Data records section start
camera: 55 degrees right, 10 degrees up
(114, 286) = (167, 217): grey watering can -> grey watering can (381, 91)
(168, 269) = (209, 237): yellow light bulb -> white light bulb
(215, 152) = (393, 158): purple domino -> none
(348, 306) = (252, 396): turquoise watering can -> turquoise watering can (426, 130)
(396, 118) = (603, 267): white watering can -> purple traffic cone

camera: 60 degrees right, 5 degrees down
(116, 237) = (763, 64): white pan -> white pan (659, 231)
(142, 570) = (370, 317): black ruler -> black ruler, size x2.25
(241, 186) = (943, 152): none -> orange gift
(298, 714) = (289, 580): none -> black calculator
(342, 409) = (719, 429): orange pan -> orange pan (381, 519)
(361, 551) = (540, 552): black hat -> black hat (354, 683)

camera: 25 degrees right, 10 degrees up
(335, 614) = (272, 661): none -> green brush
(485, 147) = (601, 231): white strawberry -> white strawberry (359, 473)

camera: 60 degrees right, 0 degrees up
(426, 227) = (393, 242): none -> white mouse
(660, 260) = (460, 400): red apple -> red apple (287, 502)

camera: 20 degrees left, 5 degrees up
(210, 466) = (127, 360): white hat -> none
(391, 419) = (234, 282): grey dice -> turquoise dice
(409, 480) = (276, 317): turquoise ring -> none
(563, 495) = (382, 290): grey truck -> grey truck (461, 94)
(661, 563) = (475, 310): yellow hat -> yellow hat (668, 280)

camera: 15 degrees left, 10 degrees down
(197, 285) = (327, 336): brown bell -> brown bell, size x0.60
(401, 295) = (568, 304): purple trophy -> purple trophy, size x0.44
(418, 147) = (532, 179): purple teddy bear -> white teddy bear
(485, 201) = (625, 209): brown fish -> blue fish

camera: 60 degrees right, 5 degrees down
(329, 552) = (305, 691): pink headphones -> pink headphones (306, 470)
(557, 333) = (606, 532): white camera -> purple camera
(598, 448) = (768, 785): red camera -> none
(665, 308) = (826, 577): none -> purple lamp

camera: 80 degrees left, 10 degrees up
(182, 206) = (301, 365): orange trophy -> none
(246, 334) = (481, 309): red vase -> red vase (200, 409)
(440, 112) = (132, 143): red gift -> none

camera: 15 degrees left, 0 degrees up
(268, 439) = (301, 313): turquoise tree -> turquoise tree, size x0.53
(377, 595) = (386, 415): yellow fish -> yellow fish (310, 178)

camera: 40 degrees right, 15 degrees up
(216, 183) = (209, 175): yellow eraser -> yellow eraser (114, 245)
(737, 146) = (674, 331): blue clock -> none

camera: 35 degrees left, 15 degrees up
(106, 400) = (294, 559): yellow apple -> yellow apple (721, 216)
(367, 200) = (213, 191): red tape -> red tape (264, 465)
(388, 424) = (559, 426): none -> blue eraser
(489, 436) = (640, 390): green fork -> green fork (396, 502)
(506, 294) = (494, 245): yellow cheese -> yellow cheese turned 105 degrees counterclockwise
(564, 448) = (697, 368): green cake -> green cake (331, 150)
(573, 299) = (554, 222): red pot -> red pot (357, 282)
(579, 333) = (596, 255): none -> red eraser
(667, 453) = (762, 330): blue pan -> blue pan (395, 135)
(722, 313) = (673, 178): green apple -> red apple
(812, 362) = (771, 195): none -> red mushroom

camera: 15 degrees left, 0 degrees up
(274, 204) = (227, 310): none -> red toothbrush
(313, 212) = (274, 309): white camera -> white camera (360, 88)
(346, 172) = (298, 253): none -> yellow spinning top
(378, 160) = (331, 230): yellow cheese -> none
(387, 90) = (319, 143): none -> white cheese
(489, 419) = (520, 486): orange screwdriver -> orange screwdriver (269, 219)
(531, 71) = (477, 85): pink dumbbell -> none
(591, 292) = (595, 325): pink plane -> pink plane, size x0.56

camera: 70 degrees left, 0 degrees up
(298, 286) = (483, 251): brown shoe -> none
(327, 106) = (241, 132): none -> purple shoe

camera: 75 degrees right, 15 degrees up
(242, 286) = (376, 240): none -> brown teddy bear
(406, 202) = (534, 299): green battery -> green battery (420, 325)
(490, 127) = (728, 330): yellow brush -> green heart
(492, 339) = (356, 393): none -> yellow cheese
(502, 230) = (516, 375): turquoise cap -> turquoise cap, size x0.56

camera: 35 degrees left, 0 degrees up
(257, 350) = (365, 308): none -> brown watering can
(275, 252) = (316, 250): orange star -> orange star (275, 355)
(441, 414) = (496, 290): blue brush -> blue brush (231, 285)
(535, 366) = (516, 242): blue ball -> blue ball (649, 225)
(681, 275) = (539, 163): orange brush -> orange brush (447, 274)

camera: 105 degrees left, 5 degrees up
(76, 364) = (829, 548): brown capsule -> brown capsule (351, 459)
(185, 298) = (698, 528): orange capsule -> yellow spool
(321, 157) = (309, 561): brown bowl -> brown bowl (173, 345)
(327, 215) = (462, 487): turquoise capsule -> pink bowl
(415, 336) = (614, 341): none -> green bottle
Data records section end
▶ [What is being asked] What you return should be exactly the lines above, starting at the one with "(391, 419) = (234, 282): grey" and ending at the one with "(489, 436) = (640, 390): green", and nothing else.

▶ [The completed task]
(391, 419) = (234, 282): grey dice -> turquoise dice
(409, 480) = (276, 317): turquoise ring -> none
(563, 495) = (382, 290): grey truck -> grey truck (461, 94)
(661, 563) = (475, 310): yellow hat -> yellow hat (668, 280)

camera: 15 degrees left, 10 degrees down
(197, 285) = (327, 336): brown bell -> brown bell, size x0.60
(401, 295) = (568, 304): purple trophy -> purple trophy, size x0.44
(418, 147) = (532, 179): purple teddy bear -> white teddy bear
(485, 201) = (625, 209): brown fish -> blue fish

camera: 60 degrees right, 5 degrees down
(329, 552) = (305, 691): pink headphones -> pink headphones (306, 470)
(557, 333) = (606, 532): white camera -> purple camera
(598, 448) = (768, 785): red camera -> none
(665, 308) = (826, 577): none -> purple lamp

camera: 80 degrees left, 10 degrees up
(182, 206) = (301, 365): orange trophy -> none
(246, 334) = (481, 309): red vase -> red vase (200, 409)
(440, 112) = (132, 143): red gift -> none

camera: 15 degrees left, 0 degrees up
(268, 439) = (301, 313): turquoise tree -> turquoise tree, size x0.53
(377, 595) = (386, 415): yellow fish -> yellow fish (310, 178)

camera: 40 degrees right, 15 degrees up
(216, 183) = (209, 175): yellow eraser -> yellow eraser (114, 245)
(737, 146) = (674, 331): blue clock -> none

camera: 35 degrees left, 15 degrees up
(106, 400) = (294, 559): yellow apple -> yellow apple (721, 216)
(367, 200) = (213, 191): red tape -> red tape (264, 465)
(388, 424) = (559, 426): none -> blue eraser
(489, 436) = (640, 390): green fork -> green fork (396, 502)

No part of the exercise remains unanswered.